*Request*
Repeat, exactly and alone, every line from the line that contains "white 1x2 brick [366,72,427,137]" to the end of the entries.

•••

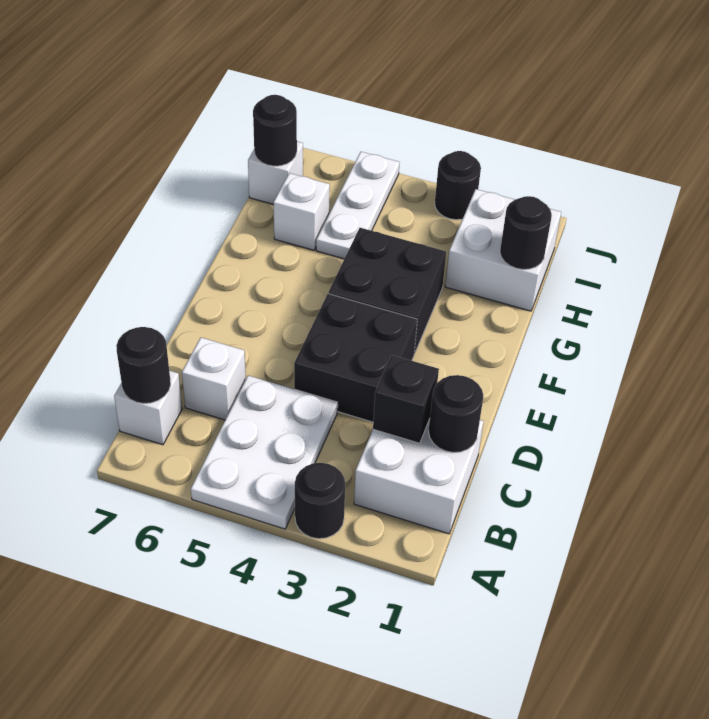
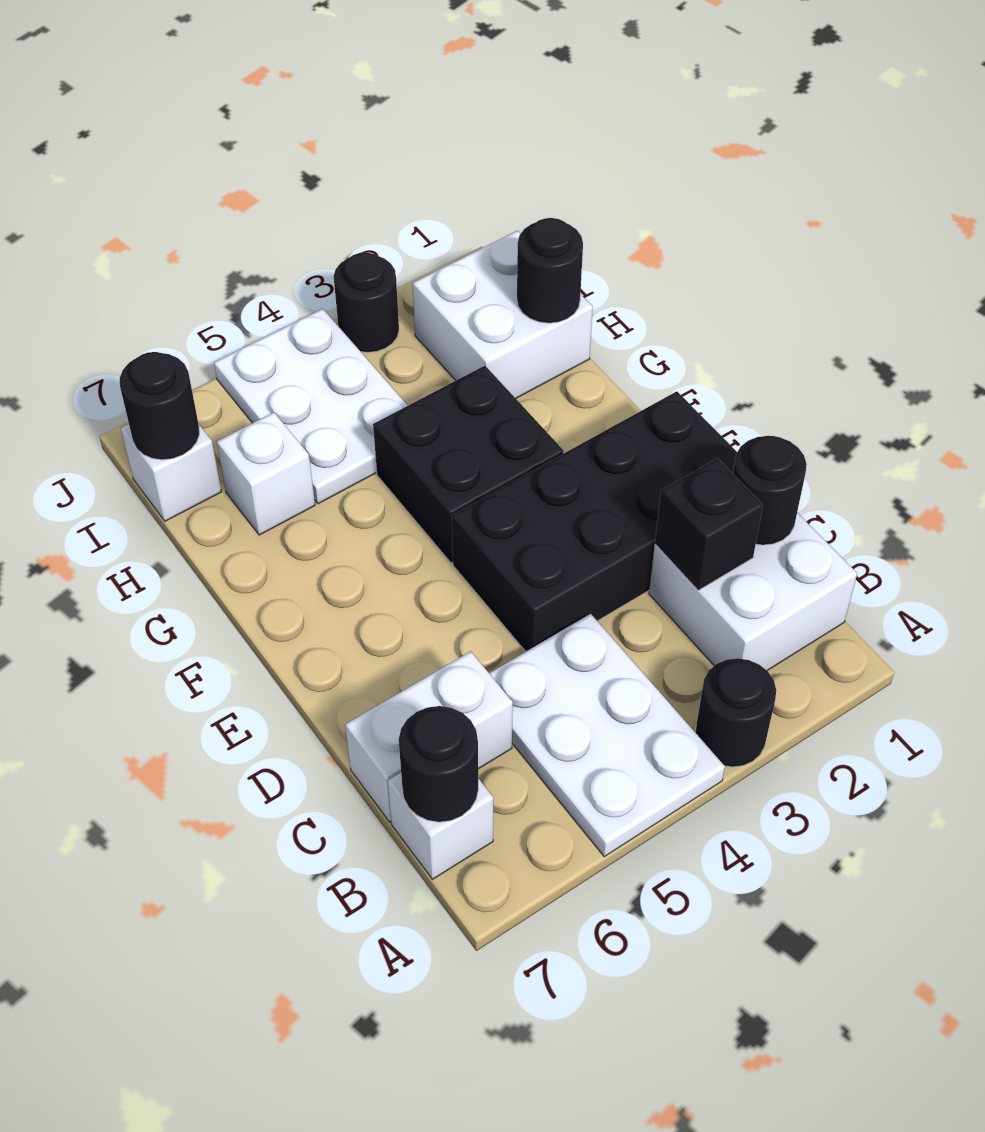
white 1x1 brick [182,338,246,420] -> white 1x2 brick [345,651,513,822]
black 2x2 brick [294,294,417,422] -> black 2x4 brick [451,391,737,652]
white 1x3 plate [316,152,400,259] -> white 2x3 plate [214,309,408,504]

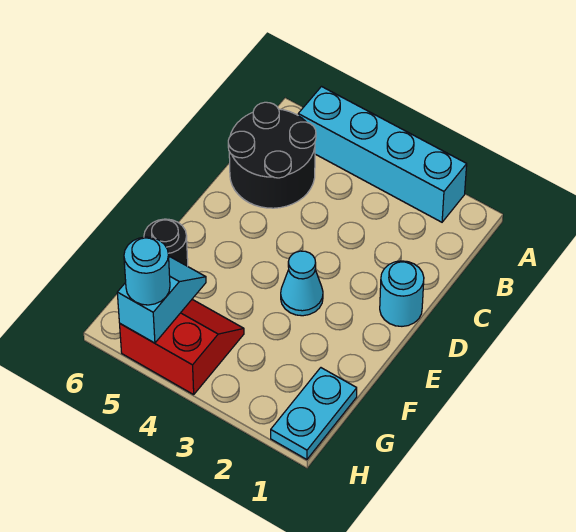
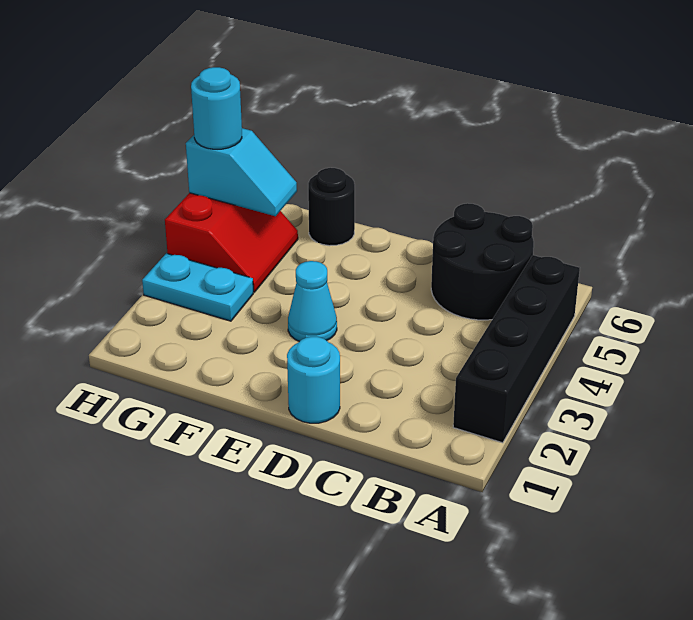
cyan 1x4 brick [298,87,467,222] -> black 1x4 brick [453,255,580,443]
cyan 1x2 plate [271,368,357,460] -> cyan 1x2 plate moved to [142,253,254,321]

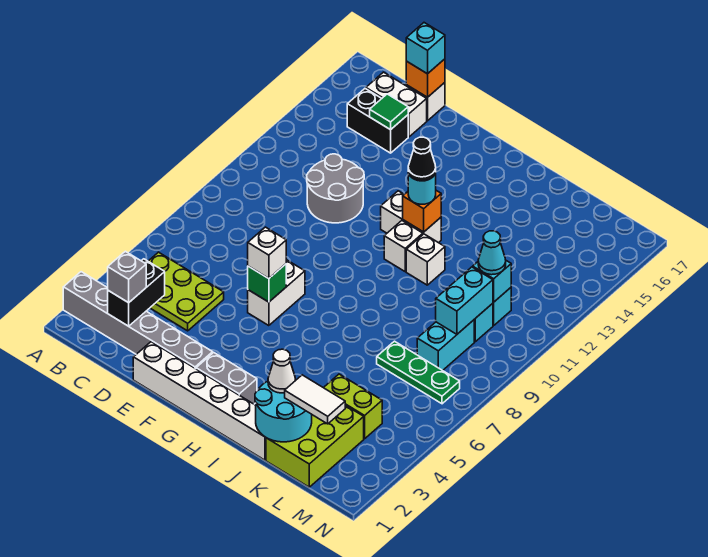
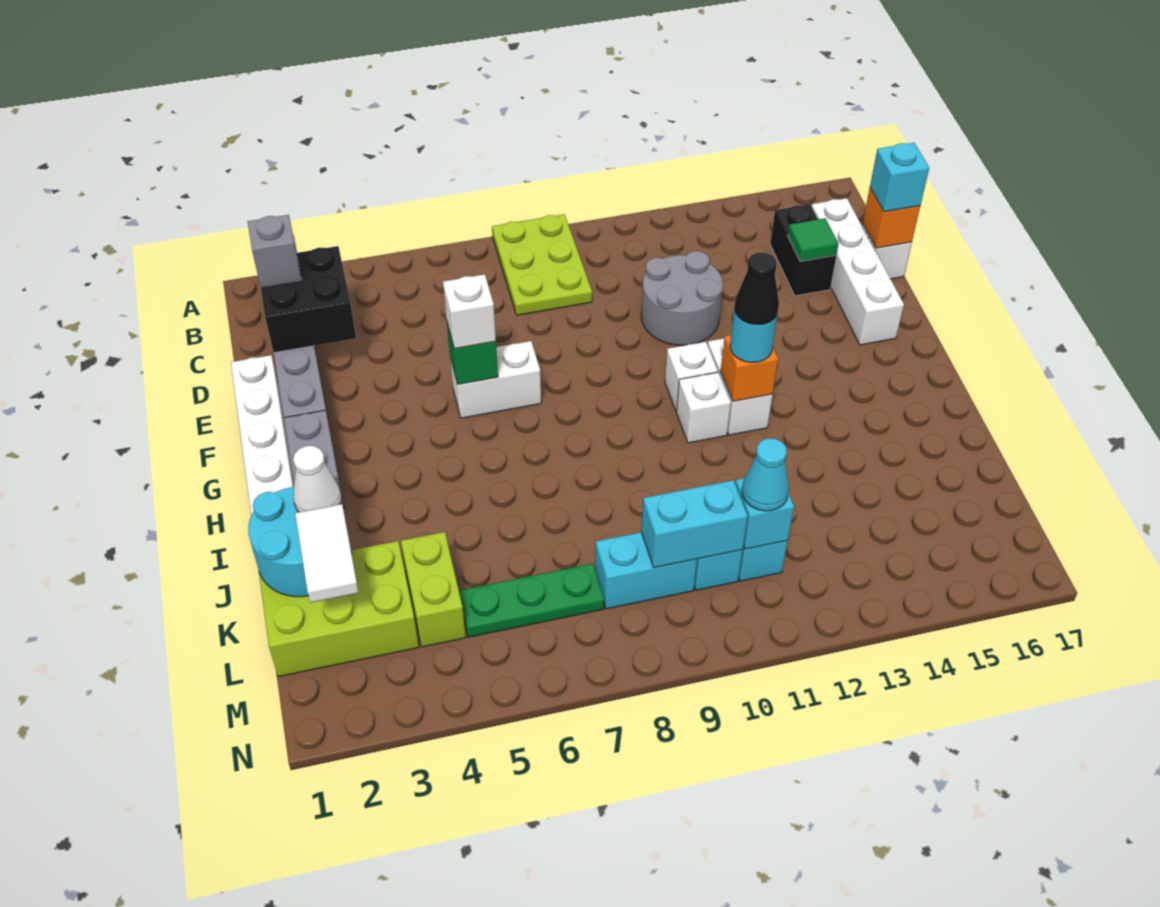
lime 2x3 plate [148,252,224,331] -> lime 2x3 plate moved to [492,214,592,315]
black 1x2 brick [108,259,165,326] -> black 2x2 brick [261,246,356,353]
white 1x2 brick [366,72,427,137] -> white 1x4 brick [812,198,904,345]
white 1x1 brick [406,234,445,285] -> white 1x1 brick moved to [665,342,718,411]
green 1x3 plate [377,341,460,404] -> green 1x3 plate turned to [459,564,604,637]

•••

*Answer*
white 1x2 brick [366,72,427,137] -> white 1x4 brick [812,198,904,345]
white 1x1 brick [406,234,445,285] -> white 1x1 brick moved to [665,342,718,411]
green 1x3 plate [377,341,460,404] -> green 1x3 plate turned to [459,564,604,637]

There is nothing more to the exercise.